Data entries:
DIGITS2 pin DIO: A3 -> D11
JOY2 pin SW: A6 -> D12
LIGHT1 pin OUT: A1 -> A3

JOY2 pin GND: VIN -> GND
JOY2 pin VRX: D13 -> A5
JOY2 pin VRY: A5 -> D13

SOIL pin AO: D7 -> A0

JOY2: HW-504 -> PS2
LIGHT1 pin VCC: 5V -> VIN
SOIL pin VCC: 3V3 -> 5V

---

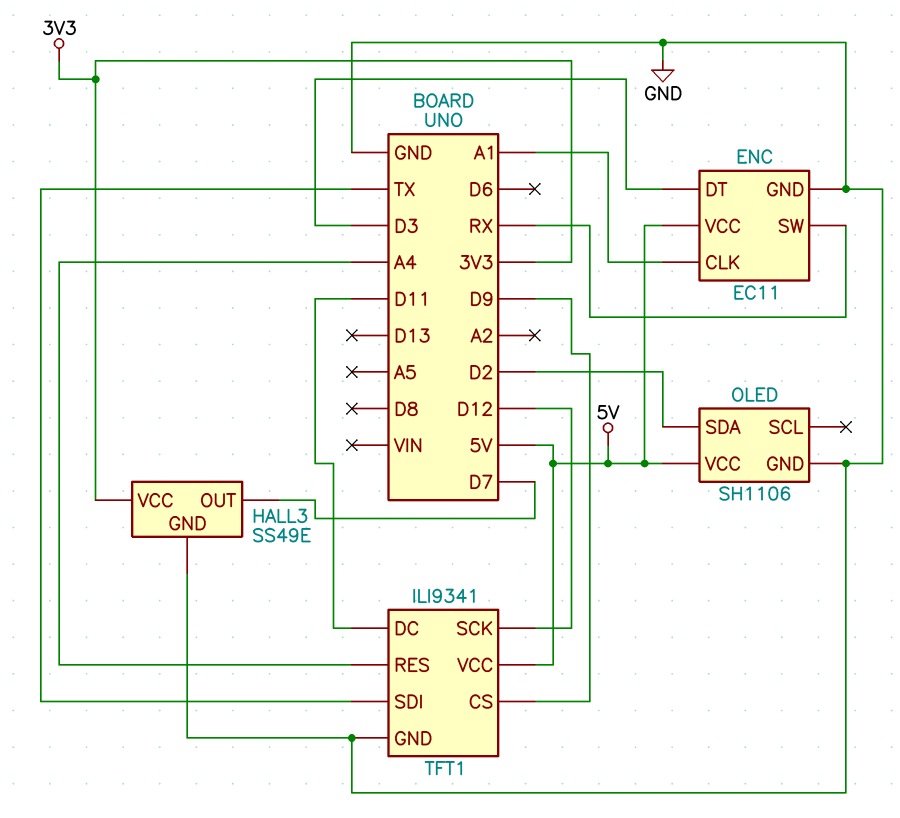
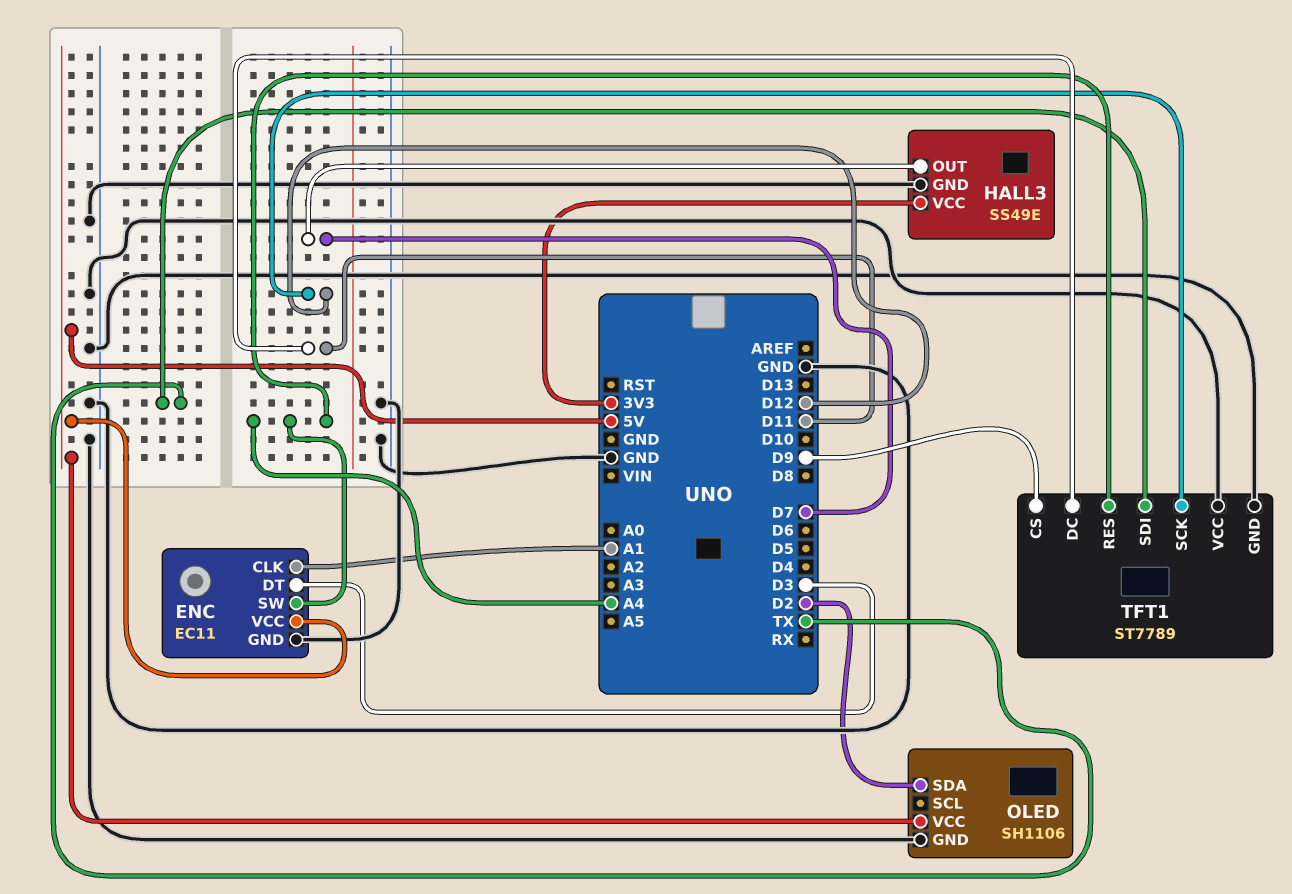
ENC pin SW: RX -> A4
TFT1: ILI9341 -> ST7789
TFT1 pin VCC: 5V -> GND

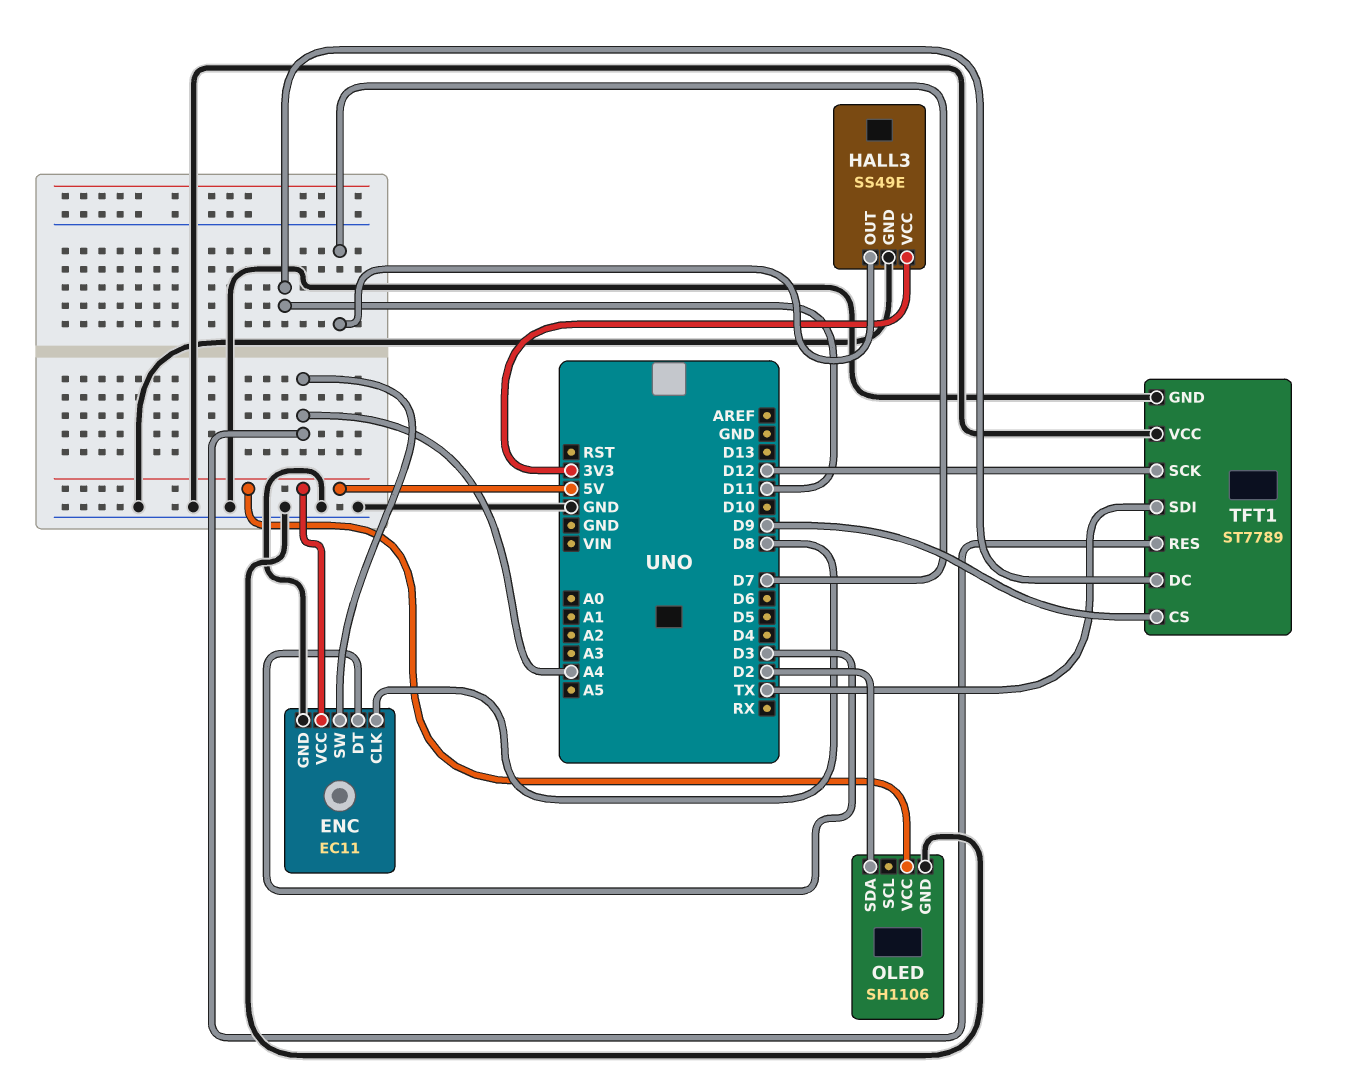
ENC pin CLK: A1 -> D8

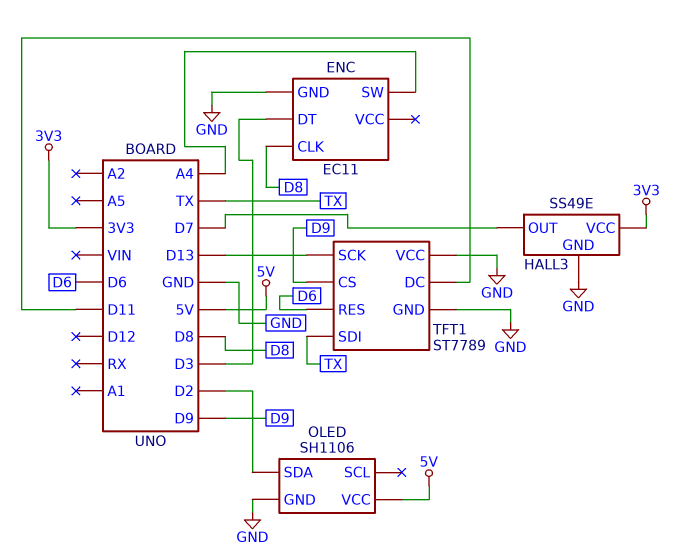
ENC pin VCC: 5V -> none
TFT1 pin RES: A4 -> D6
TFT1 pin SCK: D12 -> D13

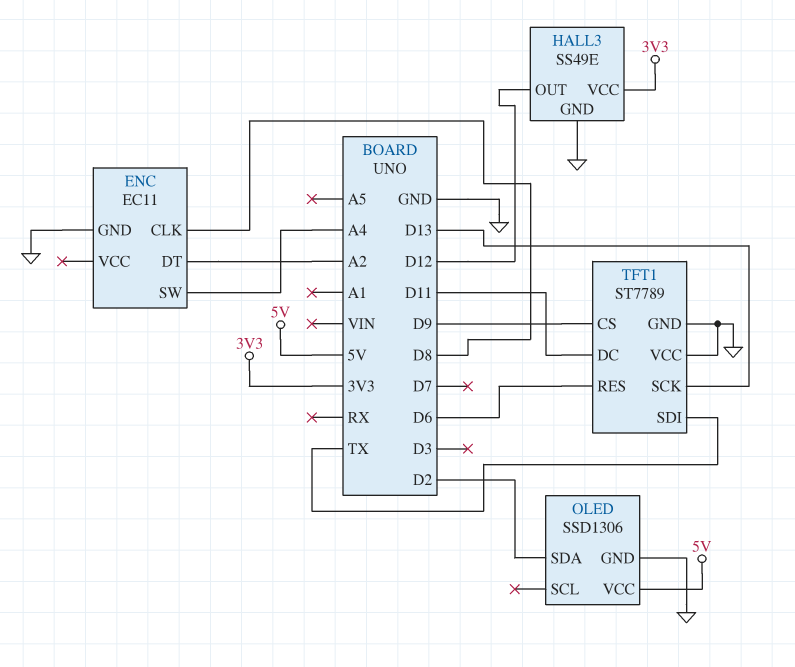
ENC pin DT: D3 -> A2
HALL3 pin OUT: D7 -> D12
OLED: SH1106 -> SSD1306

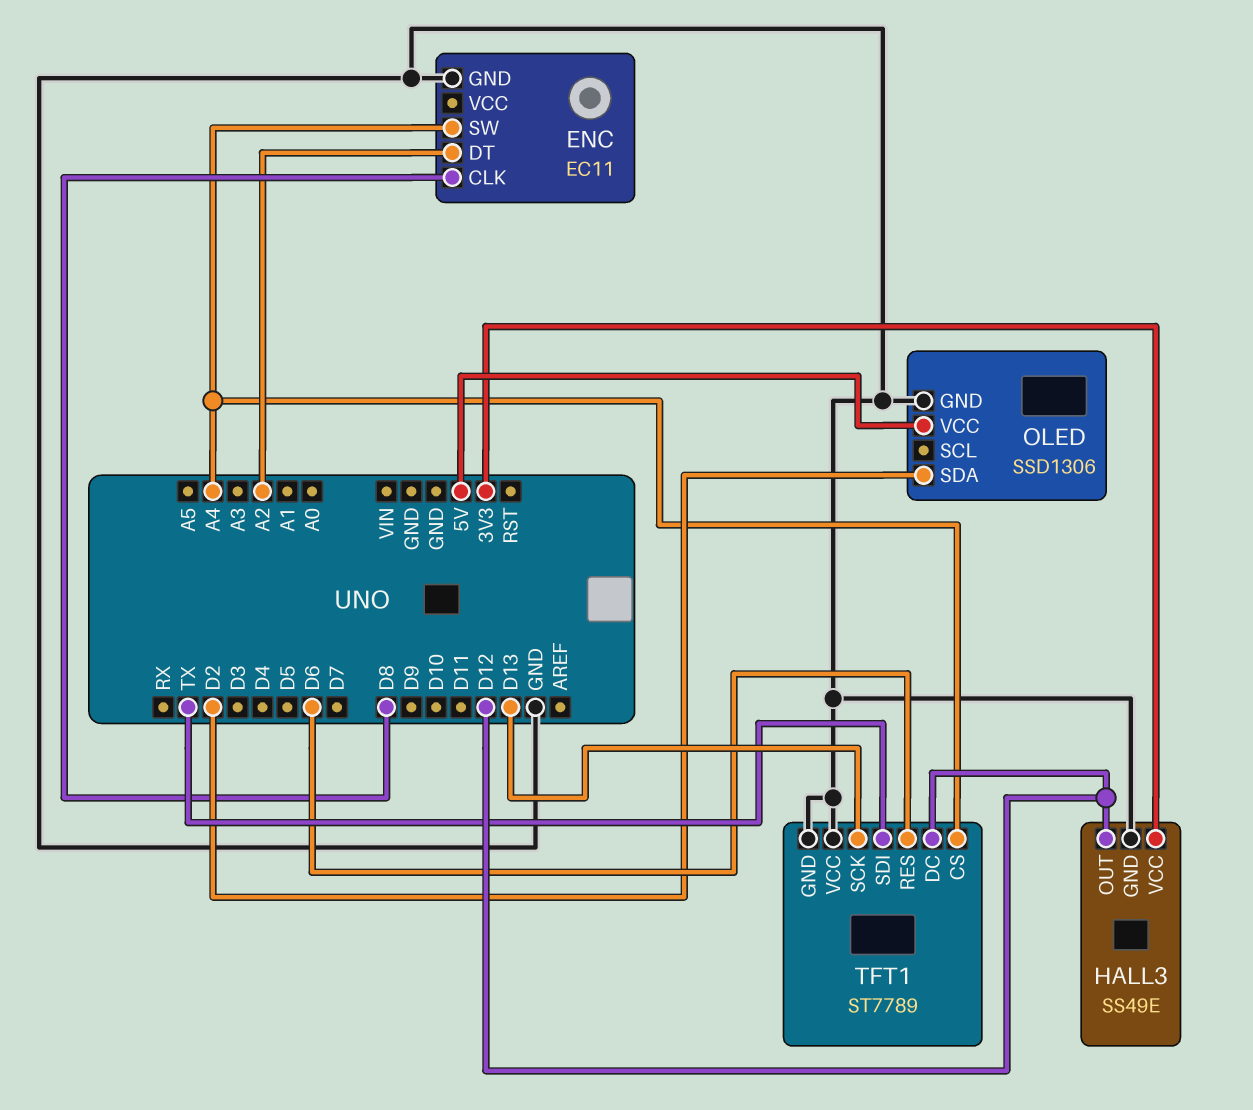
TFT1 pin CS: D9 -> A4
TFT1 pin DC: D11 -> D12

**WHAT TO WORK ON:**
Looking back over the data above, restate word for word the lines that begin at the line with "DIGITS2 pin DIO: A3 -> D11" and end at the line with "SOIL pin VCC: 3V3 -> 5V", inclusive.

**YOUR SOLUTION:**
DIGITS2 pin DIO: A3 -> D11
JOY2 pin SW: A6 -> D12
LIGHT1 pin OUT: A1 -> A3

JOY2 pin GND: VIN -> GND
JOY2 pin VRX: D13 -> A5
JOY2 pin VRY: A5 -> D13

SOIL pin AO: D7 -> A0

JOY2: HW-504 -> PS2
LIGHT1 pin VCC: 5V -> VIN
SOIL pin VCC: 3V3 -> 5V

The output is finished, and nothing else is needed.